TO DO
Below are the entries. Transcribe exactly the lines from the one with "type=relocated; before=red goblet" through the one with "type=colour; before=orange pot", ends included, and leave out all others.

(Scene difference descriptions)
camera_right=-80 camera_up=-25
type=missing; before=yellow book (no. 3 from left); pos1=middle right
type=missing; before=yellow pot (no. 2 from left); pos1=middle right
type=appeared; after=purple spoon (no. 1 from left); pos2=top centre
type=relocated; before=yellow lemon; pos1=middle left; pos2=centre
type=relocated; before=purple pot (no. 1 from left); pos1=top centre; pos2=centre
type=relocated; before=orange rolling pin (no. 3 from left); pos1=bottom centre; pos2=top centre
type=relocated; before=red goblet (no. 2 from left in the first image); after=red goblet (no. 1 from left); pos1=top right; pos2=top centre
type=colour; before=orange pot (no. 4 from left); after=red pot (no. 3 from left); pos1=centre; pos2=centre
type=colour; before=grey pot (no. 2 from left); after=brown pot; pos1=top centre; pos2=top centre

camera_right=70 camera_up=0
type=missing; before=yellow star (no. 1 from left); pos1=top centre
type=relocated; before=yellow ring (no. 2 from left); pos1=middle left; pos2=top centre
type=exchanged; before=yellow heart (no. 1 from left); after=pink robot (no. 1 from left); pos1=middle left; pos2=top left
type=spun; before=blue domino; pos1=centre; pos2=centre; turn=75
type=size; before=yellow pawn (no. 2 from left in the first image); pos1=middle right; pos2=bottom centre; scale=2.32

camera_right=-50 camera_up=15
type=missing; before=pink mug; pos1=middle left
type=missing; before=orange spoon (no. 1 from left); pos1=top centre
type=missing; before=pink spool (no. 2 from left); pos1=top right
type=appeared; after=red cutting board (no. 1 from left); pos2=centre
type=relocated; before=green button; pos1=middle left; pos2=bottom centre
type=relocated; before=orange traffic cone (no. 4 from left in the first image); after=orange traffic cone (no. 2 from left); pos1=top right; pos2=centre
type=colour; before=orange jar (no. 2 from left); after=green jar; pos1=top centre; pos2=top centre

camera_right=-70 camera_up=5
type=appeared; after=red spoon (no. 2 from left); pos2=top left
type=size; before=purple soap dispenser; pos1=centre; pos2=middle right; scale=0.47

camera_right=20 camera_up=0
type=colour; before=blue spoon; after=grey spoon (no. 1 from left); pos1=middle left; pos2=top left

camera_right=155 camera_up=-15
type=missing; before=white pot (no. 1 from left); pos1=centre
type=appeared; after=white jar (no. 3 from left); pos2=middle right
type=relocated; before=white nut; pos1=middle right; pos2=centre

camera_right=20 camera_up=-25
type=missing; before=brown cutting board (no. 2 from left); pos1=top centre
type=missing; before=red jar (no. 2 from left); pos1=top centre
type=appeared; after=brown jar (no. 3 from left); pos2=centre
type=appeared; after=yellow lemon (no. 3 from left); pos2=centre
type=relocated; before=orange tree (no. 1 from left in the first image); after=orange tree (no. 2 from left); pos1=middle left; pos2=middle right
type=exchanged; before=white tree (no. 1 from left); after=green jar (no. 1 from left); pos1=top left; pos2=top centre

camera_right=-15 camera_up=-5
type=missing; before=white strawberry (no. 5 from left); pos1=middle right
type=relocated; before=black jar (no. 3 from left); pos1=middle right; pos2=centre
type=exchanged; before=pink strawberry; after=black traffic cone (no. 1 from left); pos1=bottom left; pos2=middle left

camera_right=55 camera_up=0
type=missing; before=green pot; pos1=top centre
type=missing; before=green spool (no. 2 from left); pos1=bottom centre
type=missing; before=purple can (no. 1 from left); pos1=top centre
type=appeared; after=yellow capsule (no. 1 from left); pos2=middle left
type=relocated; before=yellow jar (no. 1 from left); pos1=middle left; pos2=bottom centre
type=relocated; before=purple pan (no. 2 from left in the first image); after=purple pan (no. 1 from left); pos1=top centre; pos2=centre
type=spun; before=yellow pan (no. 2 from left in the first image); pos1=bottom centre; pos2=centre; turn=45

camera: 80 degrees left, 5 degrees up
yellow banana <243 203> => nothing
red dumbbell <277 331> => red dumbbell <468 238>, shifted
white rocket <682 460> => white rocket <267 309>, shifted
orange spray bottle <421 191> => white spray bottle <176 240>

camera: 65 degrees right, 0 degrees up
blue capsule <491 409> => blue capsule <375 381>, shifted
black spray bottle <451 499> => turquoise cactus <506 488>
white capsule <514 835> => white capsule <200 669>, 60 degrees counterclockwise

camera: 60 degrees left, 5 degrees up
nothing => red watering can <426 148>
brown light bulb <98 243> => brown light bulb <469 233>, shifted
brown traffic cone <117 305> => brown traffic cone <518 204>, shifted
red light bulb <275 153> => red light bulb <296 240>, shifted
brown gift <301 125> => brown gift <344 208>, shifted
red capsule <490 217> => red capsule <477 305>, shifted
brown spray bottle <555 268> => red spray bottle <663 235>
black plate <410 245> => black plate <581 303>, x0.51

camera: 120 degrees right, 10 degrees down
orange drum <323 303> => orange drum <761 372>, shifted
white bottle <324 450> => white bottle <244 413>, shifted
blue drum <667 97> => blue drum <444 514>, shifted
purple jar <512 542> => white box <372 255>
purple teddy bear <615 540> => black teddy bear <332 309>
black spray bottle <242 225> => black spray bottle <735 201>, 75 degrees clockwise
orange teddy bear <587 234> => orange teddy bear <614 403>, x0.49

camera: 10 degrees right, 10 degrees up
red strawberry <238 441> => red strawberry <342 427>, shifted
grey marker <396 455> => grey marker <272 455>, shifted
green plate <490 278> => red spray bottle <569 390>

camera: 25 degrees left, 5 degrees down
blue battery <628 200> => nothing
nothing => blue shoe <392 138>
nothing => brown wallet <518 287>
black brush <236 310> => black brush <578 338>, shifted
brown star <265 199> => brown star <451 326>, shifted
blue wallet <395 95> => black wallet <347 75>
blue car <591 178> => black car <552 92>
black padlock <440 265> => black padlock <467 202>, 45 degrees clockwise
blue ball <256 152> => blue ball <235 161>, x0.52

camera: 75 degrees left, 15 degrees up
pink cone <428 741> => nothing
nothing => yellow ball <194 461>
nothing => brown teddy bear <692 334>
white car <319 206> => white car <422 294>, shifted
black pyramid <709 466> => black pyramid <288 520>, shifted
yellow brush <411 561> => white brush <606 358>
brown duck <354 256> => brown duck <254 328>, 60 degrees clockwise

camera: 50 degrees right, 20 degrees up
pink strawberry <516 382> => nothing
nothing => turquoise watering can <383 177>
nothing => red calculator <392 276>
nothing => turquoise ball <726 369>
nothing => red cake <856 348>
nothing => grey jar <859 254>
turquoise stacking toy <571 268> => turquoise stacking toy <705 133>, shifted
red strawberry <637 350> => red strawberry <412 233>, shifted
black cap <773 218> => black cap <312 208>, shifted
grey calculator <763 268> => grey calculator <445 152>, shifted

OUTPUT OF THE EXERCISE
type=relocated; before=red goblet (no. 2 from left in the first image); after=red goblet (no. 1 from left); pos1=top right; pos2=top centre
type=colour; before=orange pot (no. 4 from left); after=red pot (no. 3 from left); pos1=centre; pos2=centre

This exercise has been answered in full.